▸ Exercise:
Produce an exact transcription of the data, with the images left out.

▸ Data below:
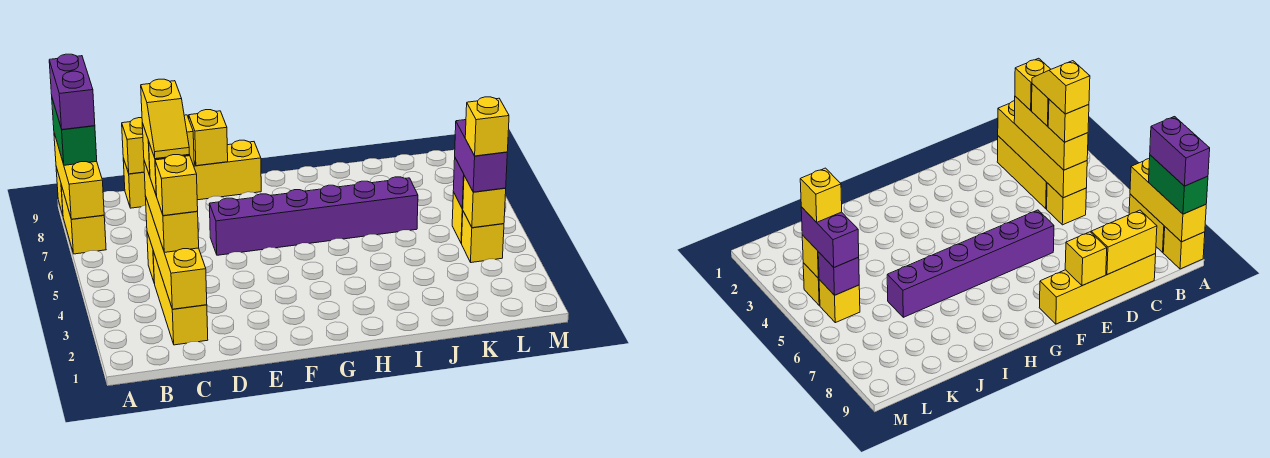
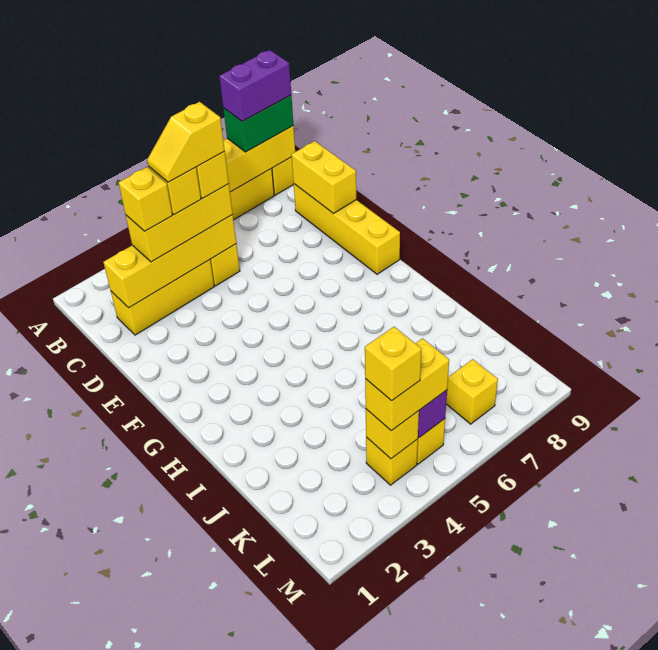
purple brick E6:J6 level 1 -> none
yellow brick E9 level 2 -> yellow brick L7 level 1
purple brick L4:L5 level 3 -> yellow brick L4:L5 level 3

▸ Reply:
purple brick E6:J6 level 1 -> none
yellow brick E9 level 2 -> yellow brick L7 level 1
purple brick L4:L5 level 3 -> yellow brick L4:L5 level 3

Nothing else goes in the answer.